### [What to do]
Retype the entries in full.

[Before-and-after coordinate records]
#####
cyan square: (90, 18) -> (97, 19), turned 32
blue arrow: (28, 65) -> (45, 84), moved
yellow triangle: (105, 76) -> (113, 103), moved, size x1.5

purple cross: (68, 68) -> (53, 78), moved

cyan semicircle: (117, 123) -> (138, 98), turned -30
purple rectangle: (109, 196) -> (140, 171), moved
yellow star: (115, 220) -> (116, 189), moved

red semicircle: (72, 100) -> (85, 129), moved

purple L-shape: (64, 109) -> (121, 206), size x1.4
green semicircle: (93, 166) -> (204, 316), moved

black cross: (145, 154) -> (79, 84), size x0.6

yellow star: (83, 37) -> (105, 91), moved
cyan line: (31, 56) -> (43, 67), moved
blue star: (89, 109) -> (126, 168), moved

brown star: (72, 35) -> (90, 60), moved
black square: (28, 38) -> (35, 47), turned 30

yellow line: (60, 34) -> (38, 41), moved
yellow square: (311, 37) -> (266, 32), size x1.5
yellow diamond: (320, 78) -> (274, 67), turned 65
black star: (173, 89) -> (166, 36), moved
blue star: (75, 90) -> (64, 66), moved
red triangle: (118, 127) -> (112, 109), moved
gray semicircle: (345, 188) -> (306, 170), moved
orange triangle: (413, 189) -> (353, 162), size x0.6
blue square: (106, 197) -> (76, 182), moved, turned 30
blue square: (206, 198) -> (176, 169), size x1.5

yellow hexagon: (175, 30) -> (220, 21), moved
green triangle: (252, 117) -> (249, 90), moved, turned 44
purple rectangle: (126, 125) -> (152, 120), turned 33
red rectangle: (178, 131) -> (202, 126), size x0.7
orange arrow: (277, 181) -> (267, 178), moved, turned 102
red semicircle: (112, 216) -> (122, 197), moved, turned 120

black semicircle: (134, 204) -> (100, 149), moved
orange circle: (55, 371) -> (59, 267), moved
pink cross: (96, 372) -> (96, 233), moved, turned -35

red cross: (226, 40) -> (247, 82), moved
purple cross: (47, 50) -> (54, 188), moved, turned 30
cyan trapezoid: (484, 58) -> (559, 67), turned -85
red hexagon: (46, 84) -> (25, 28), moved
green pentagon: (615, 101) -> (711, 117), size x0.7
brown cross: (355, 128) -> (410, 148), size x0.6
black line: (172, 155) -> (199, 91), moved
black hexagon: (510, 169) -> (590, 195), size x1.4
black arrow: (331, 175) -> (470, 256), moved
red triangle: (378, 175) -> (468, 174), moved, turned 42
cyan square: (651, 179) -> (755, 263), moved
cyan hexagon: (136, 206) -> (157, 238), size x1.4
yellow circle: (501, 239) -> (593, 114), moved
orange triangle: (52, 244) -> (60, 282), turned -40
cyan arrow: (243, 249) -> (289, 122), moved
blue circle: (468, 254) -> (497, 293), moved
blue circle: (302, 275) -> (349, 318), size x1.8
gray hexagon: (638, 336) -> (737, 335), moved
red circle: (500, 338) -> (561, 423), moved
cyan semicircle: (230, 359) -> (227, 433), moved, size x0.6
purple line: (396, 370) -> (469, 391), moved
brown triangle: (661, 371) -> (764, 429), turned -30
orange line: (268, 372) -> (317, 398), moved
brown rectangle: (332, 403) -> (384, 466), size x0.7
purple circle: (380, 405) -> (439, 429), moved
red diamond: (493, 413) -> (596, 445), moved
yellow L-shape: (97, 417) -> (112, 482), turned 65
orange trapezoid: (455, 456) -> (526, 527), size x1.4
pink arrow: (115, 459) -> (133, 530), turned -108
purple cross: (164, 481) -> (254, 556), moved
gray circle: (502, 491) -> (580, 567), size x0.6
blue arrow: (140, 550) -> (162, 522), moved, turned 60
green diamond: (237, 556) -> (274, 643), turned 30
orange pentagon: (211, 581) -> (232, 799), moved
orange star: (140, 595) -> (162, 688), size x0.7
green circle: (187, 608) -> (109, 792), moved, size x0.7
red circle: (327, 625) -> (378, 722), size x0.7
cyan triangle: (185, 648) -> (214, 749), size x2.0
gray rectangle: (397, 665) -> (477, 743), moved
#####
### [Solution to this problem]
cyan square: (90, 18) -> (97, 19), turned 32
blue arrow: (28, 65) -> (45, 84), moved
yellow triangle: (105, 76) -> (113, 103), moved, size x1.5

purple cross: (68, 68) -> (53, 78), moved

cyan semicircle: (117, 123) -> (138, 98), turned -30
purple rectangle: (109, 196) -> (140, 171), moved
yellow star: (115, 220) -> (116, 189), moved

red semicircle: (72, 100) -> (85, 129), moved

purple L-shape: (64, 109) -> (121, 206), size x1.4
green semicircle: (93, 166) -> (204, 316), moved

black cross: (145, 154) -> (79, 84), size x0.6

yellow star: (83, 37) -> (105, 91), moved
cyan line: (31, 56) -> (43, 67), moved
blue star: (89, 109) -> (126, 168), moved

brown star: (72, 35) -> (90, 60), moved
black square: (28, 38) -> (35, 47), turned 30

yellow line: (60, 34) -> (38, 41), moved
yellow square: (311, 37) -> (266, 32), size x1.5
yellow diamond: (320, 78) -> (274, 67), turned 65
black star: (173, 89) -> (166, 36), moved
blue star: (75, 90) -> (64, 66), moved
red triangle: (118, 127) -> (112, 109), moved
gray semicircle: (345, 188) -> (306, 170), moved
orange triangle: (413, 189) -> (353, 162), size x0.6
blue square: (106, 197) -> (76, 182), moved, turned 30
blue square: (206, 198) -> (176, 169), size x1.5

yellow hexagon: (175, 30) -> (220, 21), moved
green triangle: (252, 117) -> (249, 90), moved, turned 44
purple rectangle: (126, 125) -> (152, 120), turned 33
red rectangle: (178, 131) -> (202, 126), size x0.7
orange arrow: (277, 181) -> (267, 178), moved, turned 102
red semicircle: (112, 216) -> (122, 197), moved, turned 120

black semicircle: (134, 204) -> (100, 149), moved
orange circle: (55, 371) -> (59, 267), moved
pink cross: (96, 372) -> (96, 233), moved, turned -35

red cross: (226, 40) -> (247, 82), moved
purple cross: (47, 50) -> (54, 188), moved, turned 30
cyan trapezoid: (484, 58) -> (559, 67), turned -85
red hexagon: (46, 84) -> (25, 28), moved
green pentagon: (615, 101) -> (711, 117), size x0.7
brown cross: (355, 128) -> (410, 148), size x0.6
black line: (172, 155) -> (199, 91), moved
black hexagon: (510, 169) -> (590, 195), size x1.4
black arrow: (331, 175) -> (470, 256), moved
red triangle: (378, 175) -> (468, 174), moved, turned 42
cyan square: (651, 179) -> (755, 263), moved
cyan hexagon: (136, 206) -> (157, 238), size x1.4
yellow circle: (501, 239) -> (593, 114), moved
orange triangle: (52, 244) -> (60, 282), turned -40
cyan arrow: (243, 249) -> (289, 122), moved
blue circle: (468, 254) -> (497, 293), moved
blue circle: (302, 275) -> (349, 318), size x1.8
gray hexagon: (638, 336) -> (737, 335), moved
red circle: (500, 338) -> (561, 423), moved
cyan semicircle: (230, 359) -> (227, 433), moved, size x0.6
purple line: (396, 370) -> (469, 391), moved
brown triangle: (661, 371) -> (764, 429), turned -30
orange line: (268, 372) -> (317, 398), moved
brown rectangle: (332, 403) -> (384, 466), size x0.7
purple circle: (380, 405) -> (439, 429), moved
red diamond: (493, 413) -> (596, 445), moved
yellow L-shape: (97, 417) -> (112, 482), turned 65
orange trapezoid: (455, 456) -> (526, 527), size x1.4
pink arrow: (115, 459) -> (133, 530), turned -108
purple cross: (164, 481) -> (254, 556), moved
gray circle: (502, 491) -> (580, 567), size x0.6
blue arrow: (140, 550) -> (162, 522), moved, turned 60
green diamond: (237, 556) -> (274, 643), turned 30
orange pentagon: (211, 581) -> (232, 799), moved
orange star: (140, 595) -> (162, 688), size x0.7
green circle: (187, 608) -> (109, 792), moved, size x0.7
red circle: (327, 625) -> (378, 722), size x0.7
cyan triangle: (185, 648) -> (214, 749), size x2.0
gray rectangle: (397, 665) -> (477, 743), moved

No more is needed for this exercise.